>>

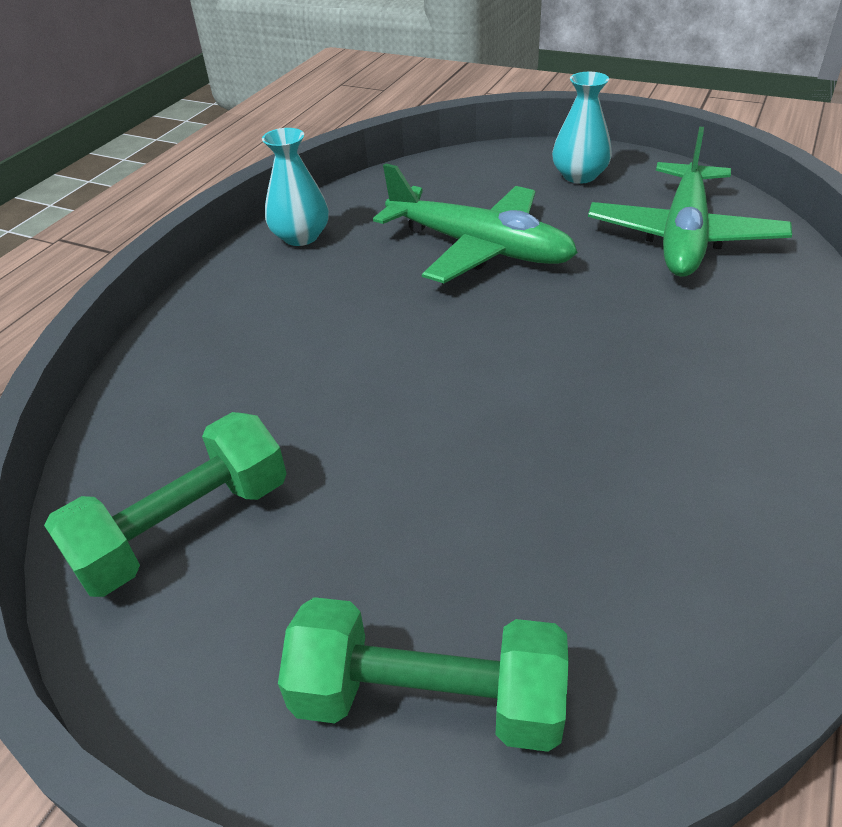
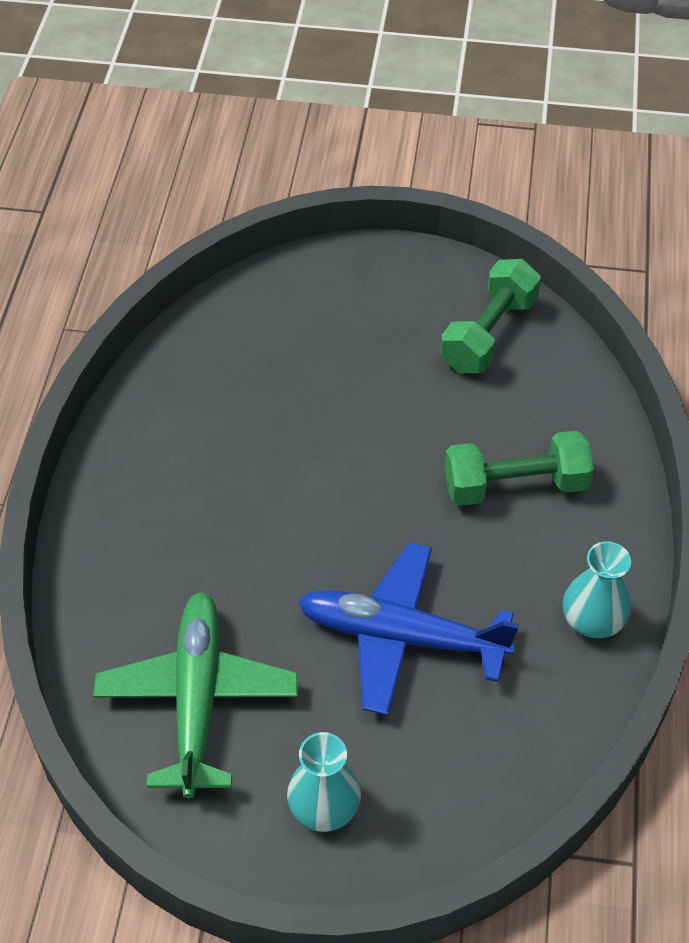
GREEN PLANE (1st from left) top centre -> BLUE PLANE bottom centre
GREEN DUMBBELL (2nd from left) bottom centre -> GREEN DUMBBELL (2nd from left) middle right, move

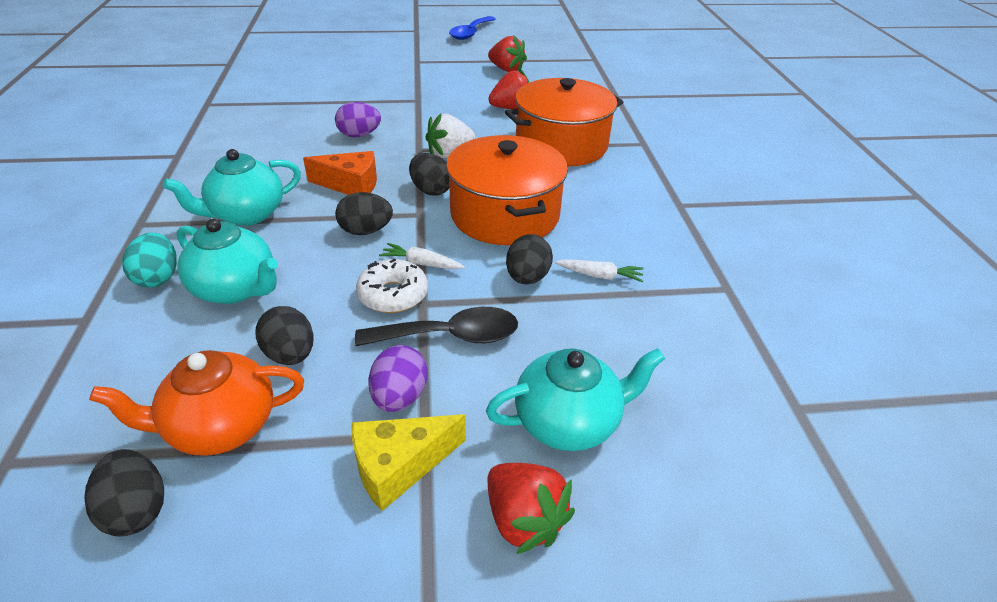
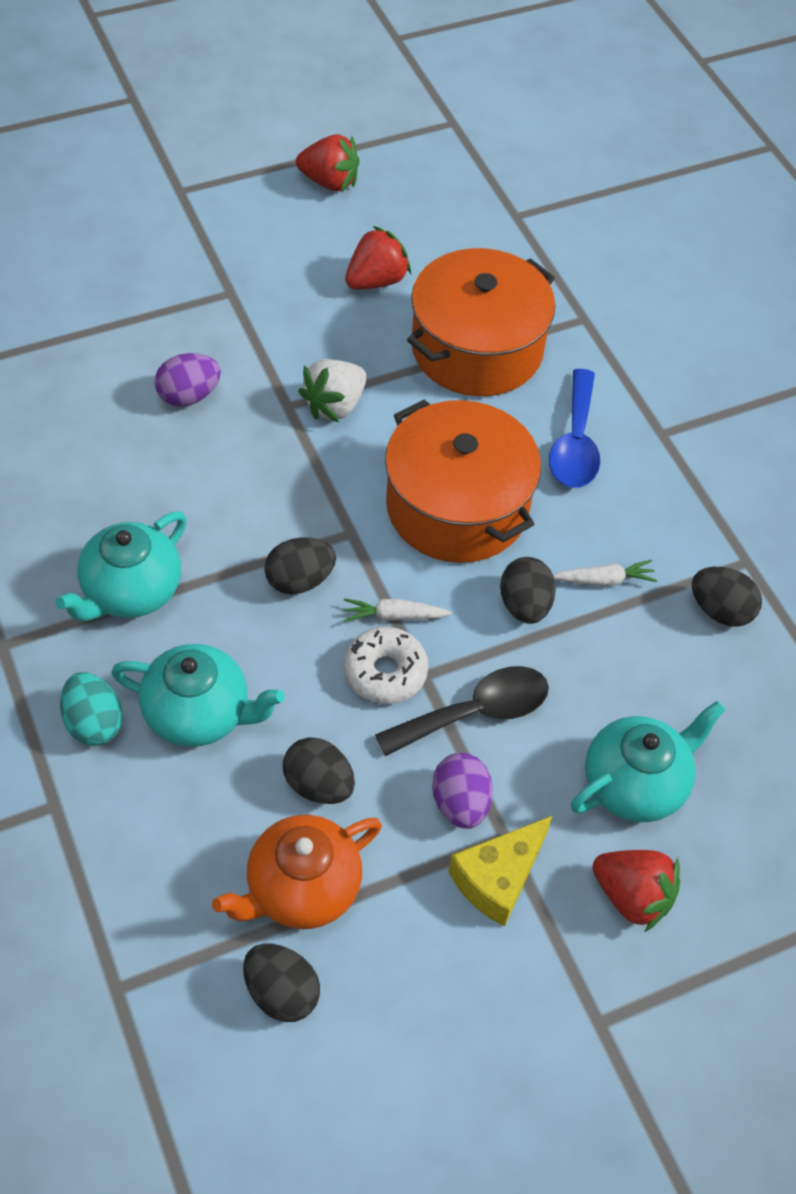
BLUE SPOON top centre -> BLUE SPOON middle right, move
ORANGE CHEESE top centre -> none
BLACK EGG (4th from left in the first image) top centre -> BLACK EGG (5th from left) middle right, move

<<

EXERCISE
The pictures should be dropped, and every line above should be set down again exactly.

RESPONSE FOR THIS EXERCISE
GREEN PLANE (1st from left) top centre -> BLUE PLANE bottom centre
GREEN DUMBBELL (2nd from left) bottom centre -> GREEN DUMBBELL (2nd from left) middle right, move

BLUE SPOON top centre -> BLUE SPOON middle right, move
ORANGE CHEESE top centre -> none
BLACK EGG (4th from left in the first image) top centre -> BLACK EGG (5th from left) middle right, move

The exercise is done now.